Assignment -
Read the records below and copy each line that contains "glasses".

Dataset records -
——

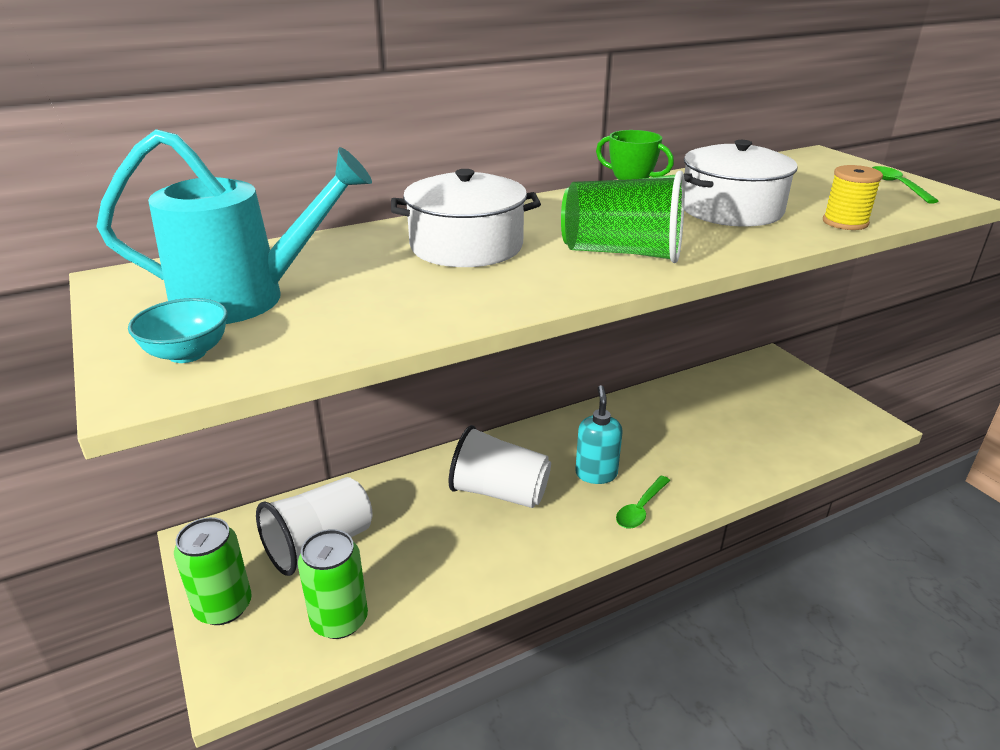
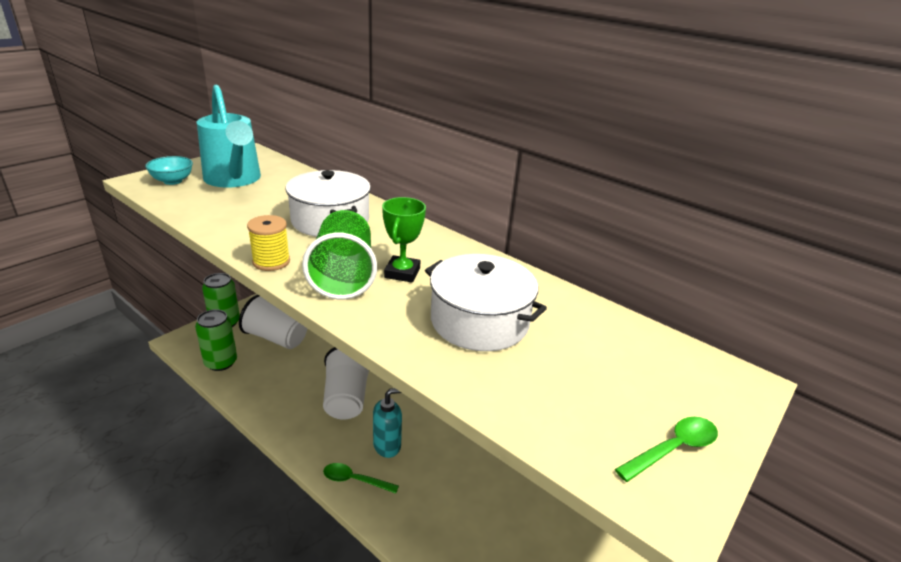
camera: 65 degrees right, 0 degrees up
(845, 222) = (492, 395): yellow spool -> yellow spool (271, 262)

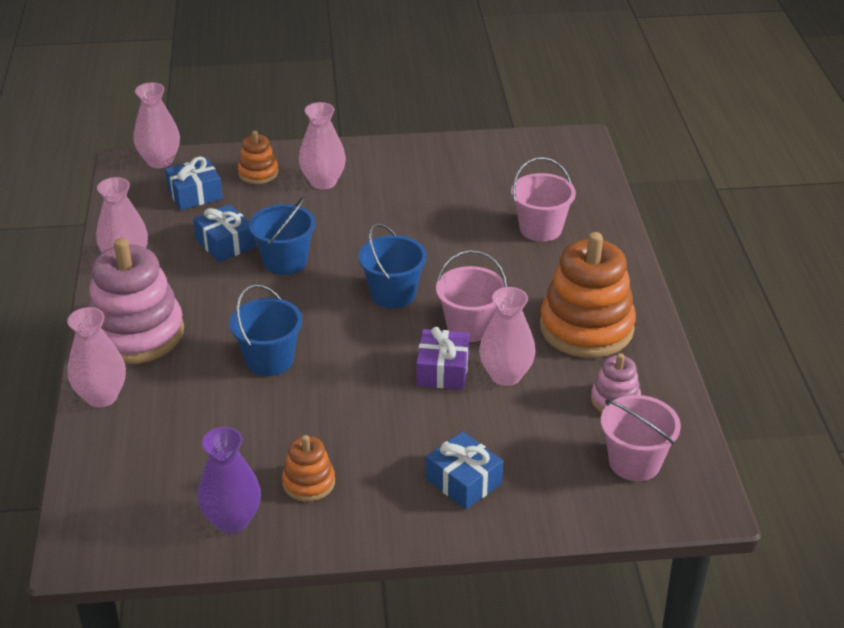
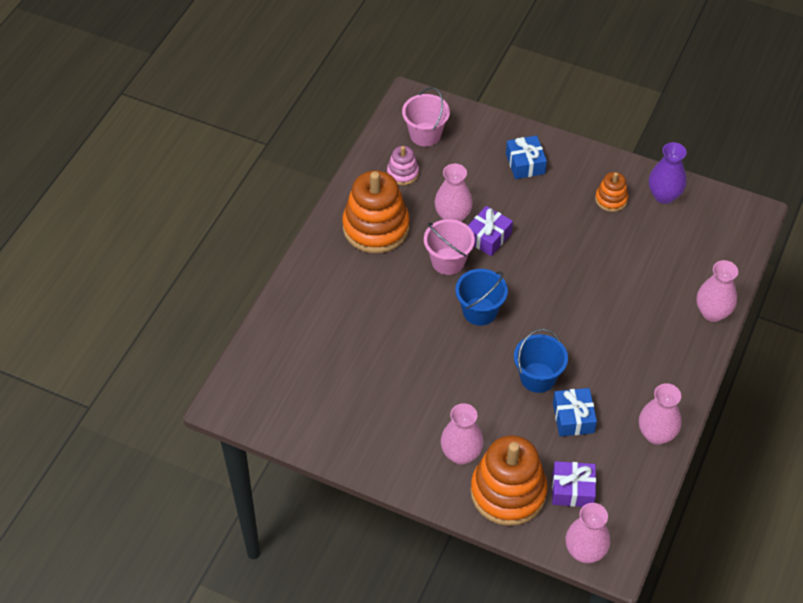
camera: 150 degrees left, 15 degrees up
(136, 334) = (672, 356): pink stacking toy -> none
(195, 194) = (572, 489): blue gift -> purple gift
(258, 173) = (508, 492): orange stacking toy -> orange stacking toy, size x2.03
(269, 360) = (592, 293): blue bucket -> none
(540, 229) = (334, 323): pink bucket -> none

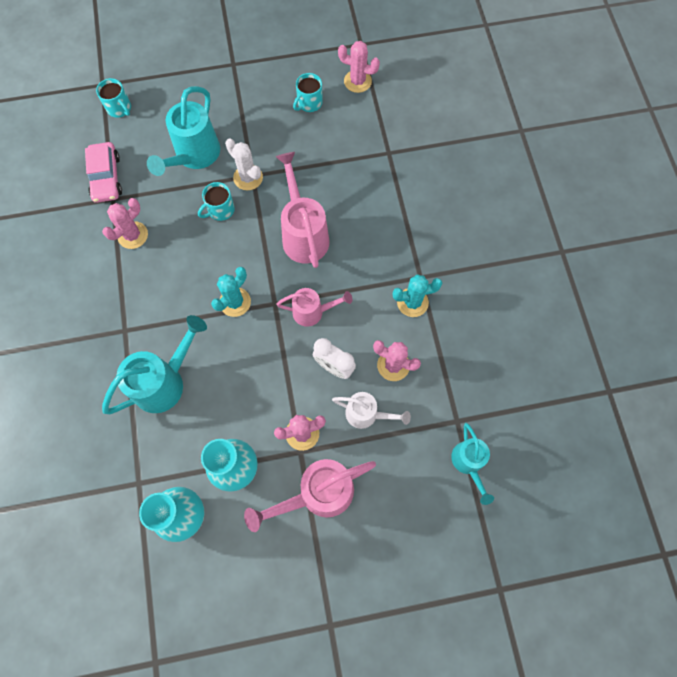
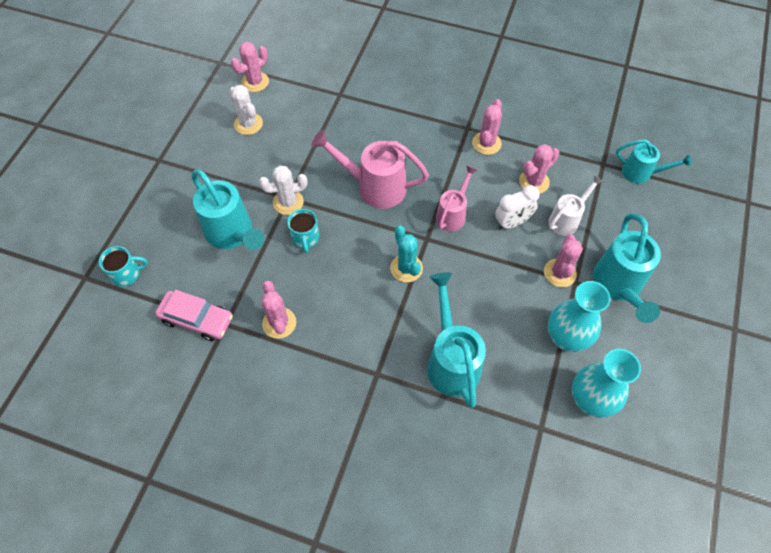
camera: 60 degrees left, 10 degrees down
(309, 103) = (248, 124): turquoise mug -> white cactus
(318, 493) = (619, 285): pink watering can -> turquoise watering can
(412, 302) = (486, 143): turquoise cactus -> pink cactus

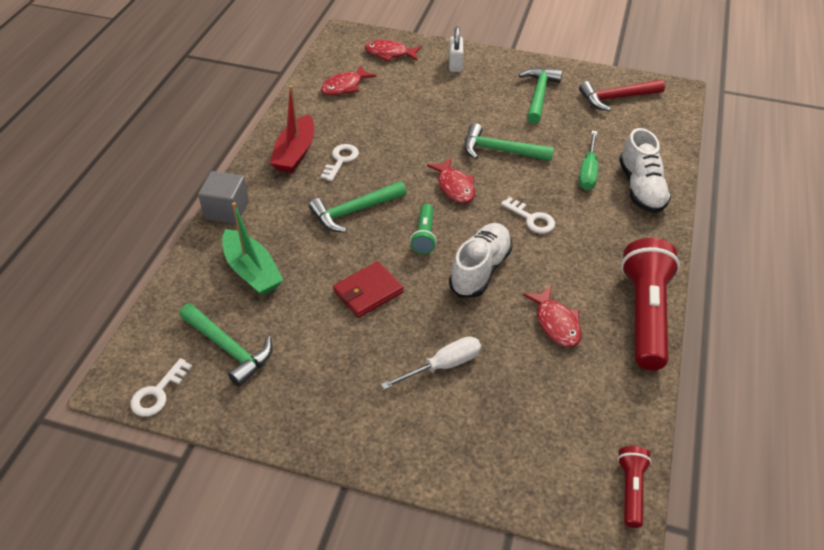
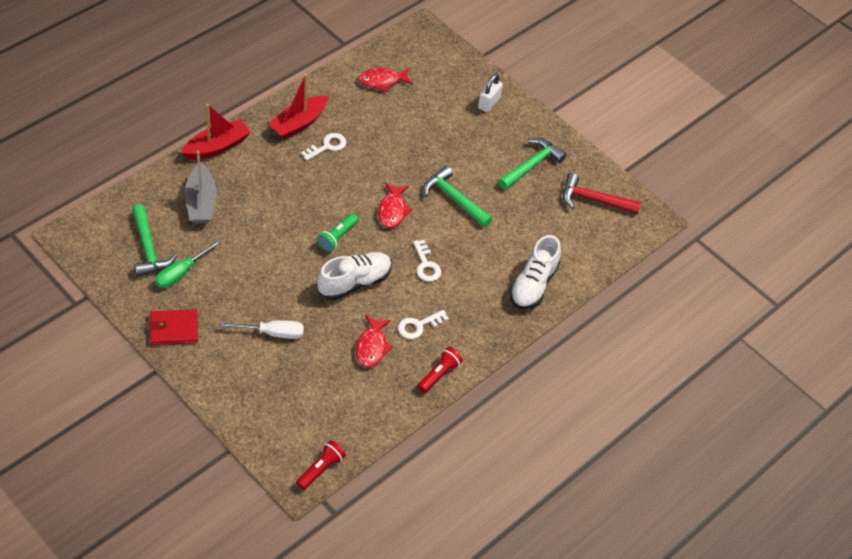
camera: 25 degrees right, 5 degrees up
(158, 393) = (87, 254): white key -> white key (418, 326)
(227, 210) = (217, 147): grey cube -> red boat
(252, 271) = (201, 202): green boat -> grey boat
(354, 211) = (304, 193): green hammer -> none
(368, 292) = (265, 258): red wallet -> red wallet (174, 329)
(389, 53) = (444, 66): red fish -> none
(588, 172) = (505, 251): green screwdriver -> green screwdriver (181, 273)
(645, 314) = (439, 374): red flashlight -> red flashlight, size x0.49

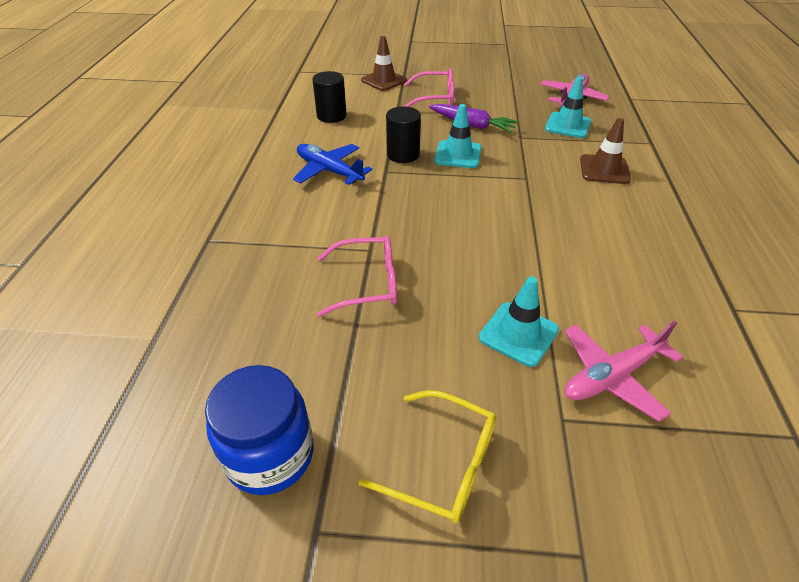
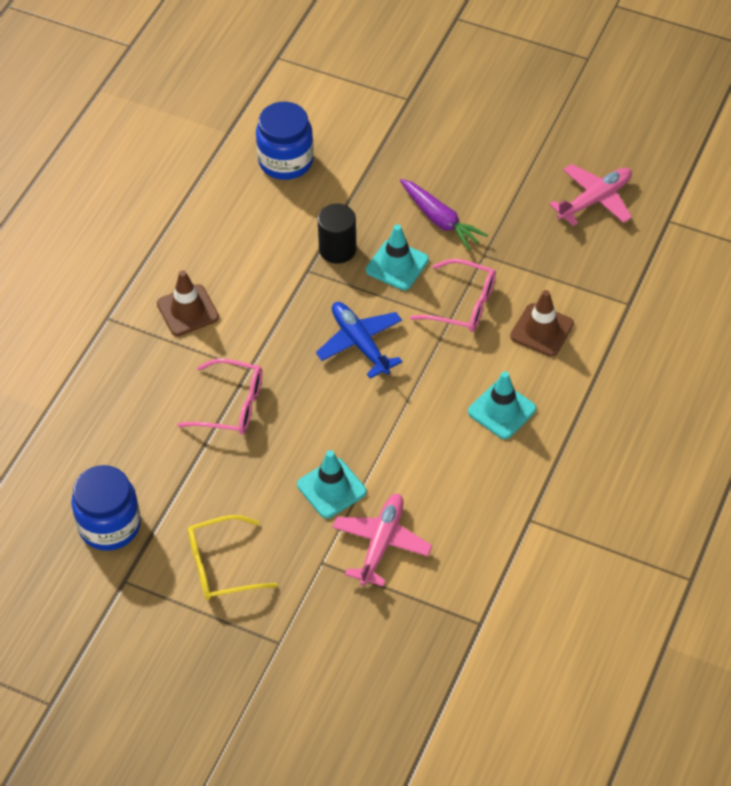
camera: 20 degrees right, 10 degrees up
(329, 171) = (249, 254): blue plane -> blue plane (360, 343)
(331, 116) = (286, 161): black cylinder -> blue jar
(383, 80) = (377, 105): brown traffic cone -> brown traffic cone (187, 310)
(435, 98) = (424, 157): pink glasses -> pink glasses (462, 304)
(443, 464) = (221, 566): yellow glasses -> yellow glasses turned 120 degrees clockwise
(567, 125) = (552, 249): turquoise traffic cone -> turquoise traffic cone (502, 410)
(612, 376) = (381, 543): pink plane -> pink plane turned 120 degrees clockwise

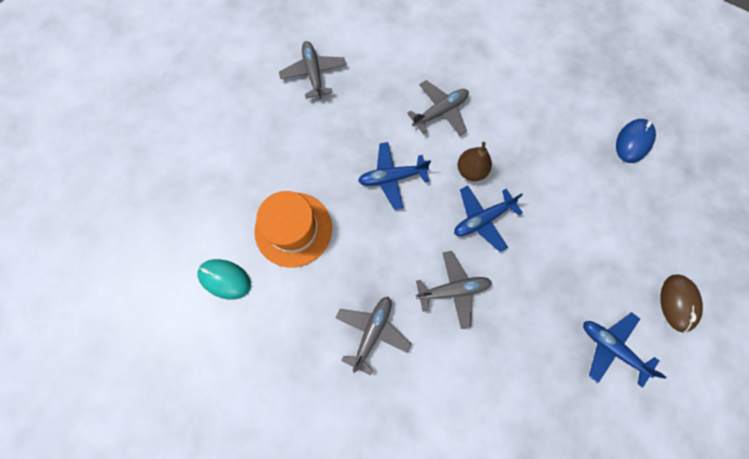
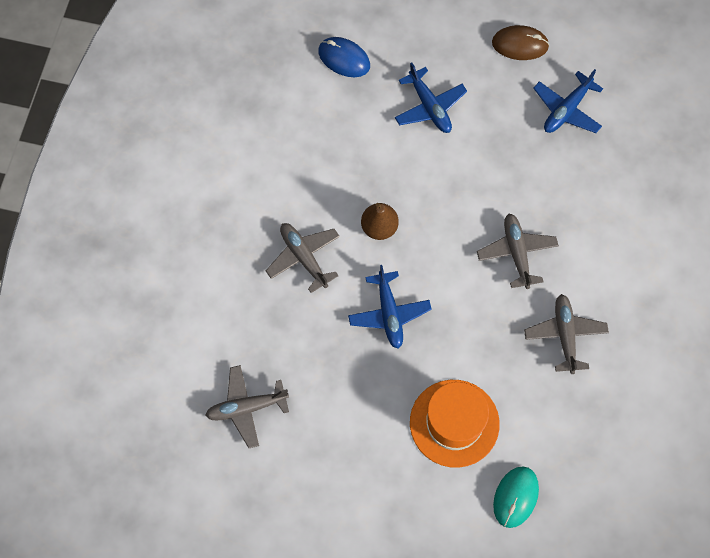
camera: 90 degrees left, 5 degrees down
(372, 332) = (565, 335): grey plane -> grey plane turned 60 degrees clockwise
(482, 219) = (437, 219): blue plane -> blue plane (429, 107)

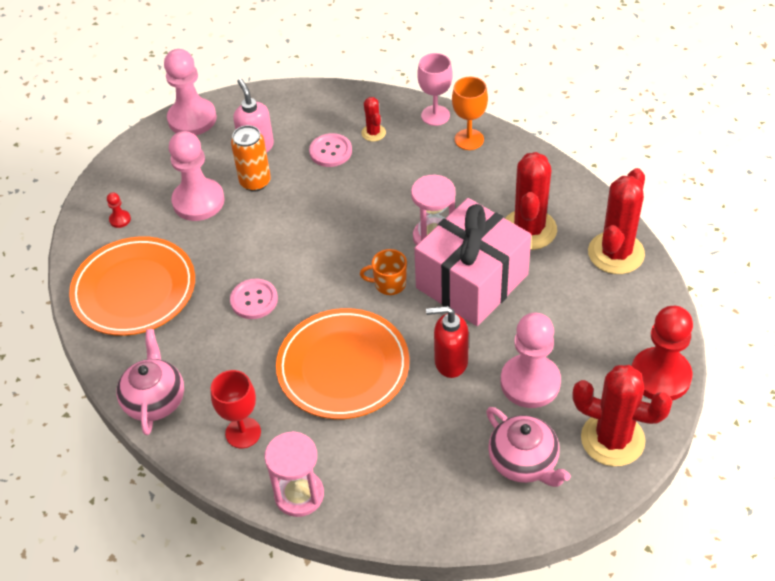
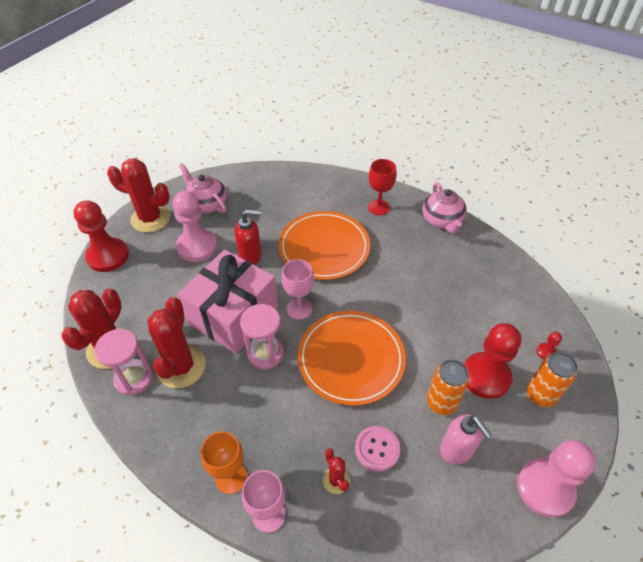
camera: 170 degrees right, 0 degrees up
(134, 289) = (497, 291): orange plate -> orange plate (351, 359)
(152, 182) = (540, 395): none -> orange can
(198, 201) = (485, 376): pink pawn -> red pawn
(254, 300) = (401, 289): pink button -> none
(299, 495) = (336, 181): pink hourglass -> pink hourglass (134, 378)
(389, 284) = (299, 309): orange mug -> pink goblet

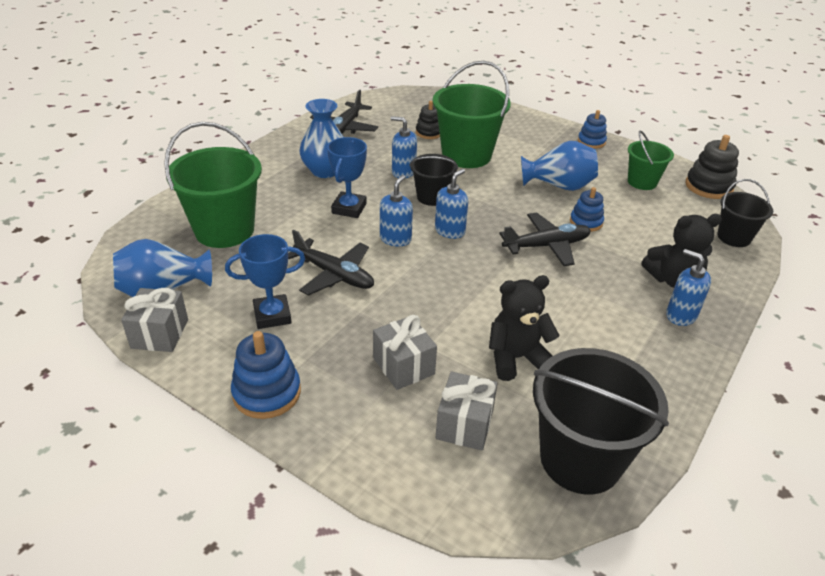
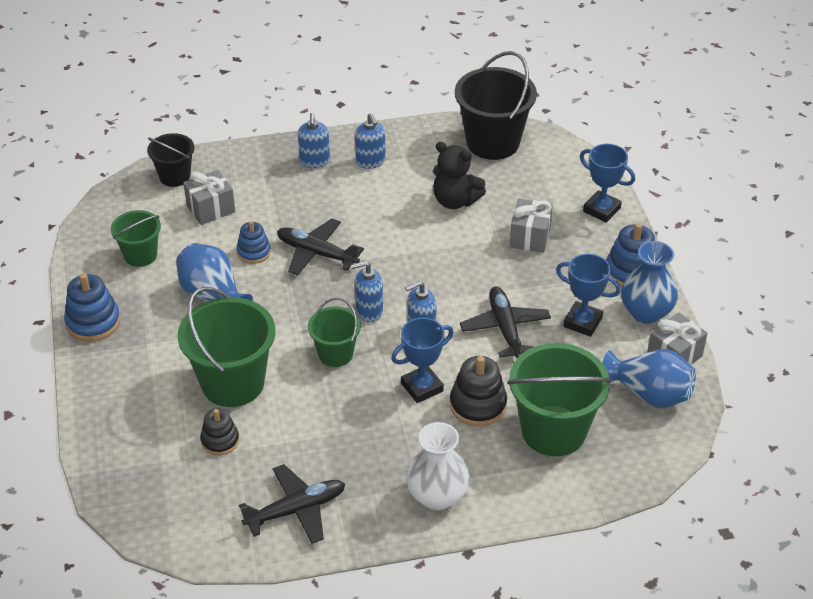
camera: 135 degrees left, 5 degrees up
(270, 166) = (437, 496): none -> white vase
(325, 171) = (391, 451): blue vase -> blue vase (646, 312)
(365, 450) = (601, 210): none -> blue trophy
(403, 172) = (320, 400): blue soap dispenser -> blue soap dispenser (370, 161)
(432, 197) = (335, 354): black bucket -> green bucket
(464, 424) = (532, 189): grey gift -> grey gift (211, 209)
(591, 141) = (93, 322): blue stacking toy -> blue stacking toy, size x1.53
(673, 280) = (276, 180): black teddy bear -> none
(708, 186) = (99, 218): black stacking toy -> black stacking toy (478, 405)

——

Finished task -
(435, 98) = (424, 157): pink glasses -> pink glasses (462, 304)
(443, 464) = (221, 566): yellow glasses -> yellow glasses turned 120 degrees clockwise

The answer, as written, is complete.